[MATERIAL SUPPLIED Boundary: Start]

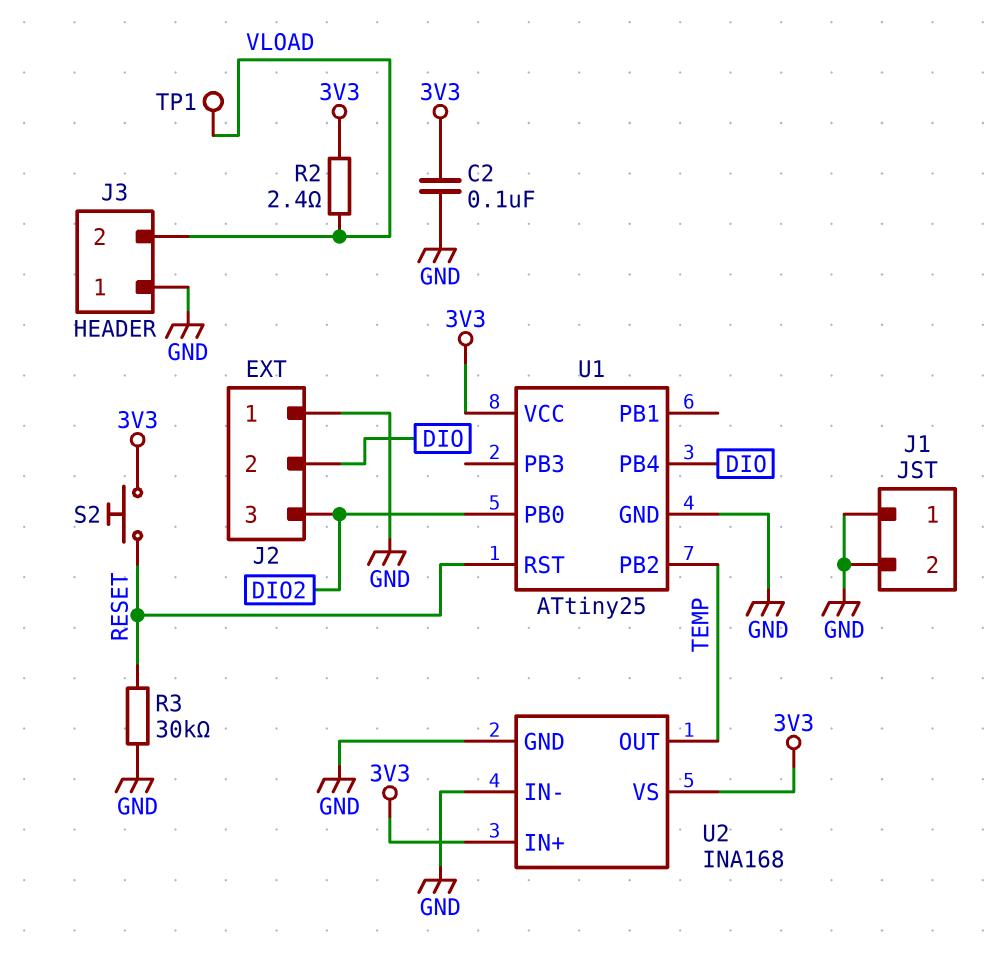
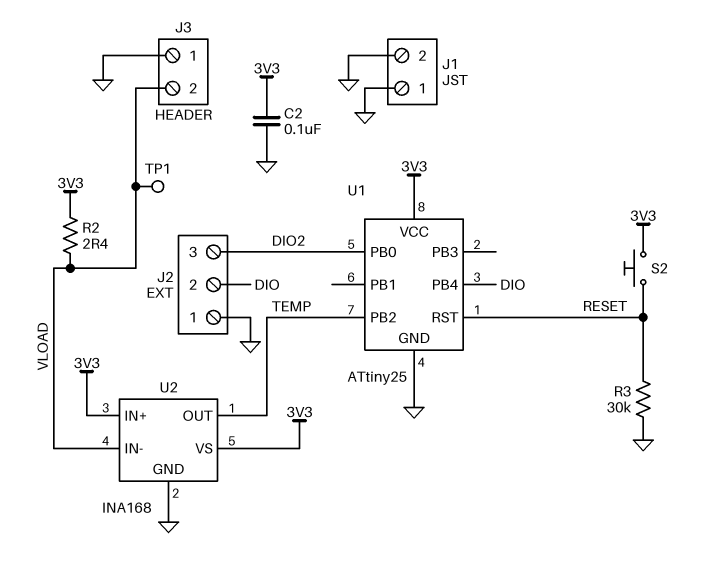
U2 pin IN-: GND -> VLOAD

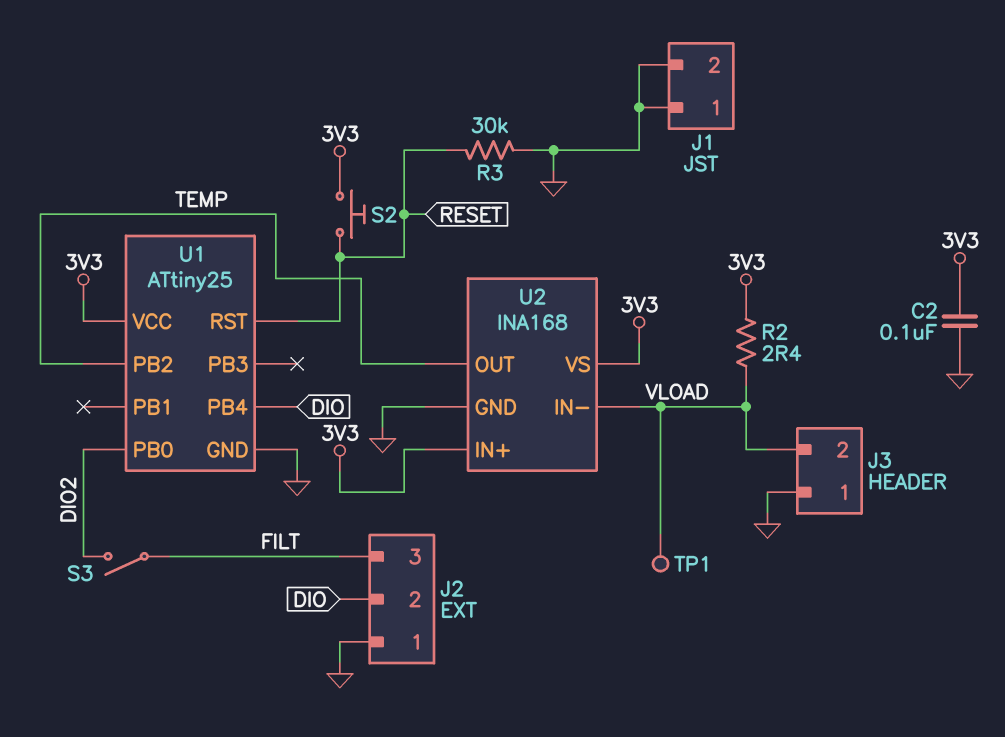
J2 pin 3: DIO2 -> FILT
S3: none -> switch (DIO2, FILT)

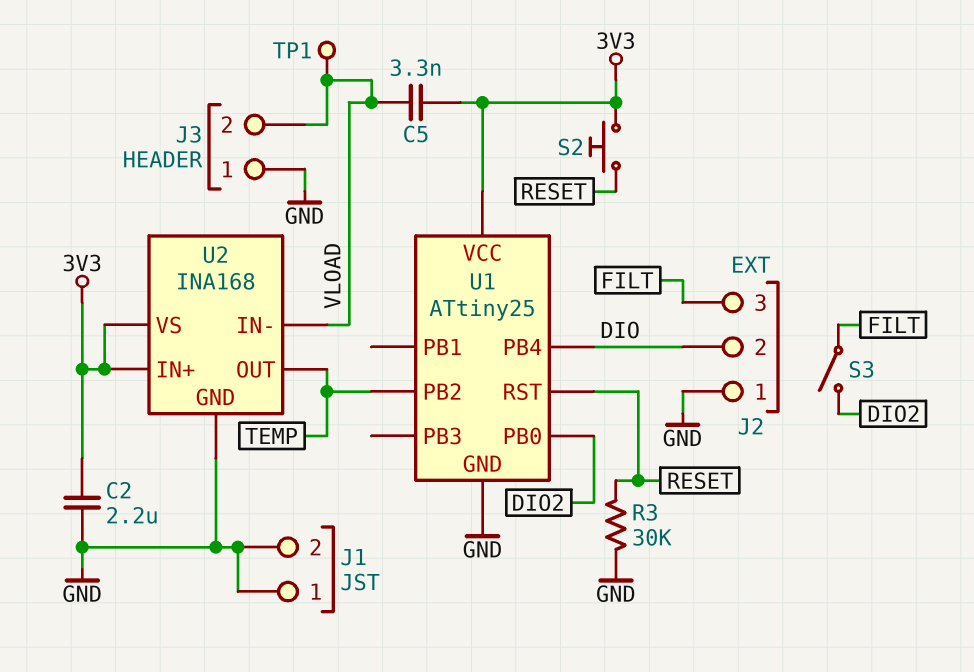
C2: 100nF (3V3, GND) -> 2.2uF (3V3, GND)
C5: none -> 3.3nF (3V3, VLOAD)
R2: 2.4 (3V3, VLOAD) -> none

[MATERIAL SUPPLIED Boundary: End]

__TO DO__
Produce an exact copy of every line above, with the images left out.

__ANSWER BOX__
U2 pin IN-: GND -> VLOAD

J2 pin 3: DIO2 -> FILT
S3: none -> switch (DIO2, FILT)

C2: 100nF (3V3, GND) -> 2.2uF (3V3, GND)
C5: none -> 3.3nF (3V3, VLOAD)
R2: 2.4 (3V3, VLOAD) -> none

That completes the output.